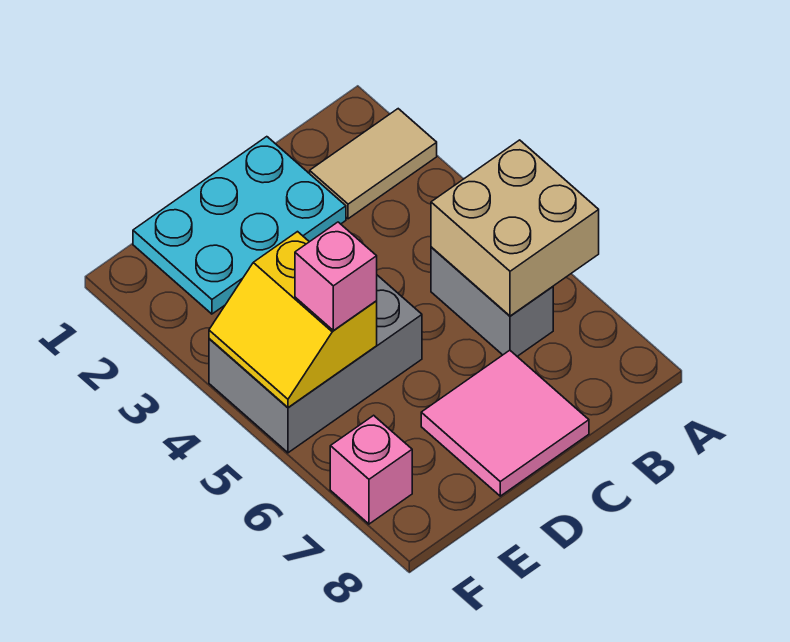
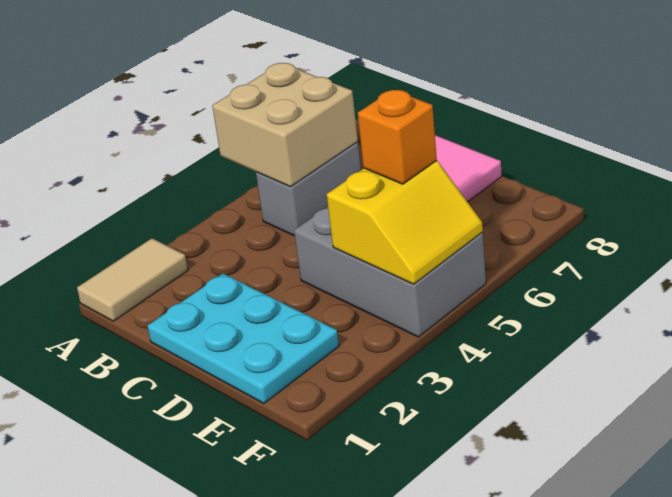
tan tile A2:B2 level 1 -> tan tile A1:A2 level 1
pink brick E5 level 3 -> orange brick E5 level 3
pink brick F7 level 1 -> none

§ **What is required**
The output has to match the data above line for line, except that pictures are dropped.

§ **Reply**
tan tile A2:B2 level 1 -> tan tile A1:A2 level 1
pink brick E5 level 3 -> orange brick E5 level 3
pink brick F7 level 1 -> none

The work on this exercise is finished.